Data items

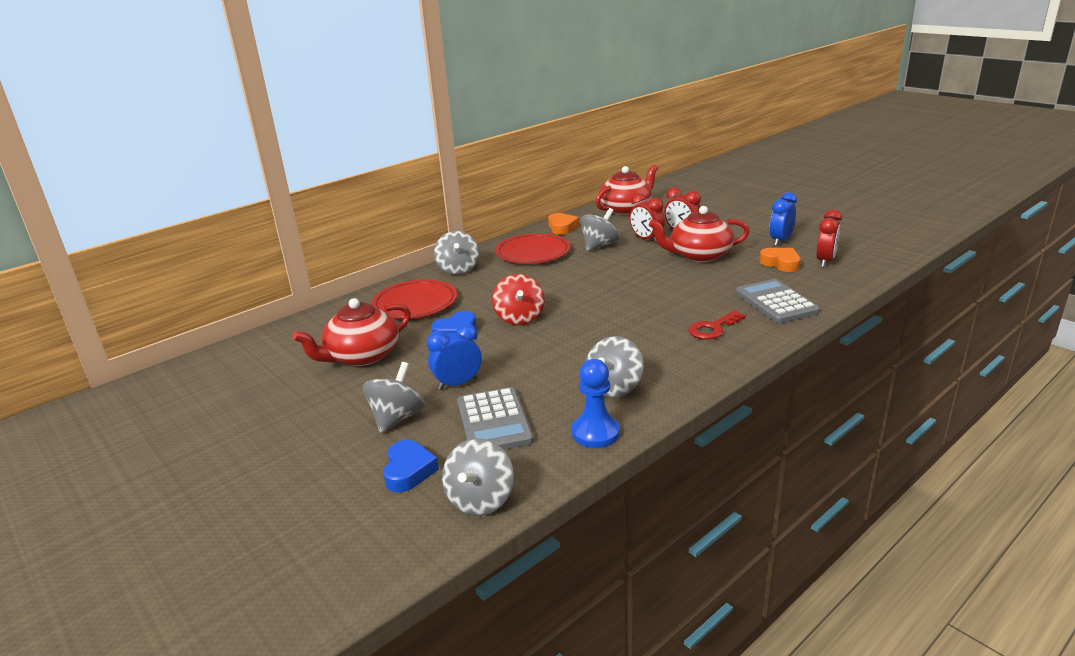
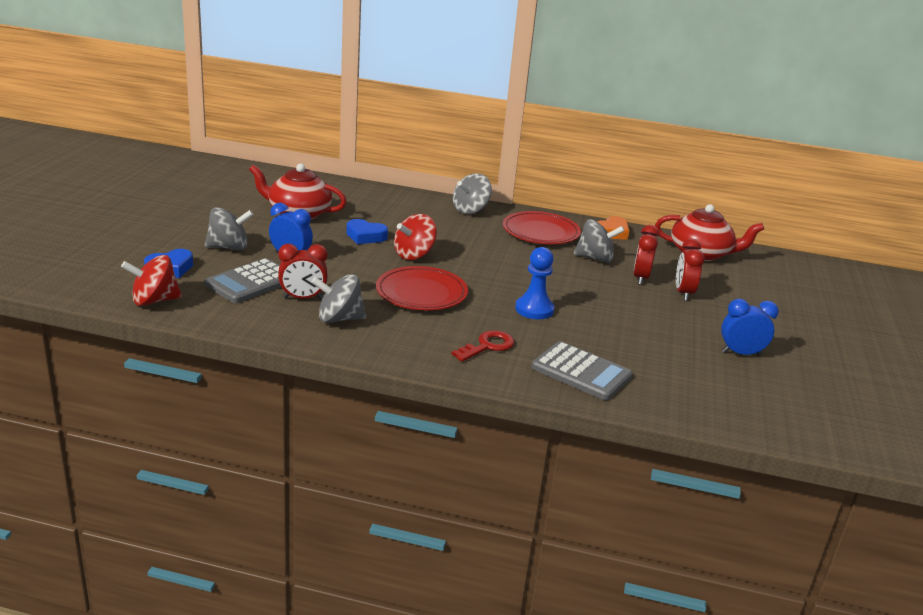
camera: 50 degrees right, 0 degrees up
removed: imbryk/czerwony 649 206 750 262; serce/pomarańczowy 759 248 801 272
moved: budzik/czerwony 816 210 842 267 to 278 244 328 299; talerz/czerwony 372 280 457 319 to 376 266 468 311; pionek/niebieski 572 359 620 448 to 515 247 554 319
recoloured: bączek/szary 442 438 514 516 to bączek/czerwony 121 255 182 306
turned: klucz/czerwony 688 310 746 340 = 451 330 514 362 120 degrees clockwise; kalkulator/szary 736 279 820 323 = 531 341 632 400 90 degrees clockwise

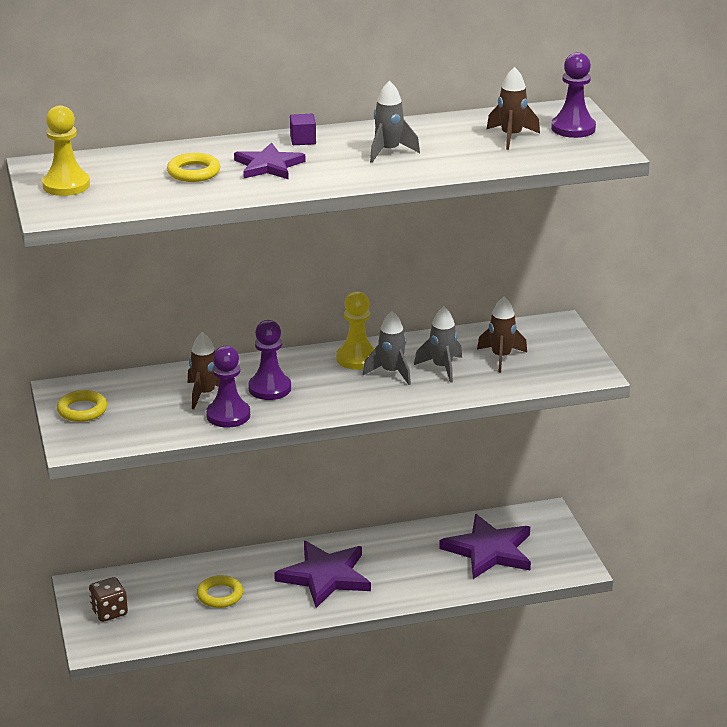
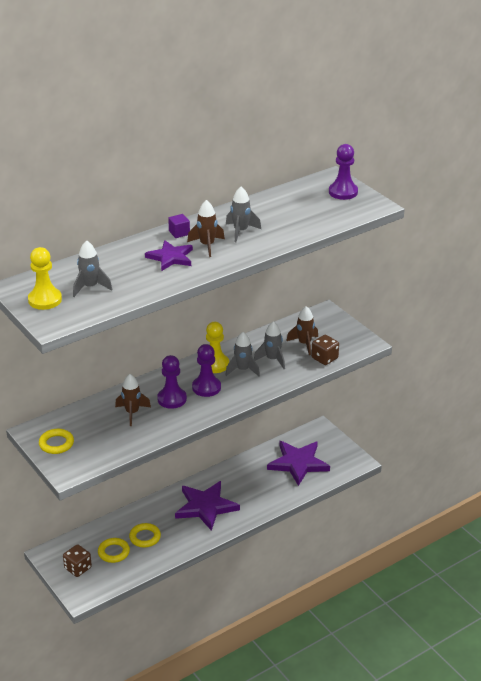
camera: 20 degrees left, 5 degrees up
added: rakieta/szary 73 240 113 297; kostka do gry/brązowy 311 335 339 365
moved: pierścień/żółty 167 153 220 182 to 98 538 130 563; rakieta/brązowy 486 67 540 150 to 187 200 225 257; pionek/fioletowy 206 346 250 428 to 192 344 221 397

▸ **Instructions to follow**: Begin with the first line of the records and repeat every line up to the one with "camera: 20 degrees left, 5 degrees up", counting that line too. Pictures are not part of the copy.

▸ **Solution to this exercise**:
camera: 50 degrees right, 0 degrees up
removed: imbryk/czerwony 649 206 750 262; serce/pomarańczowy 759 248 801 272
moved: budzik/czerwony 816 210 842 267 to 278 244 328 299; talerz/czerwony 372 280 457 319 to 376 266 468 311; pionek/niebieski 572 359 620 448 to 515 247 554 319
recoloured: bączek/szary 442 438 514 516 to bączek/czerwony 121 255 182 306
turned: klucz/czerwony 688 310 746 340 = 451 330 514 362 120 degrees clockwise; kalkulator/szary 736 279 820 323 = 531 341 632 400 90 degrees clockwise

camera: 20 degrees left, 5 degrees up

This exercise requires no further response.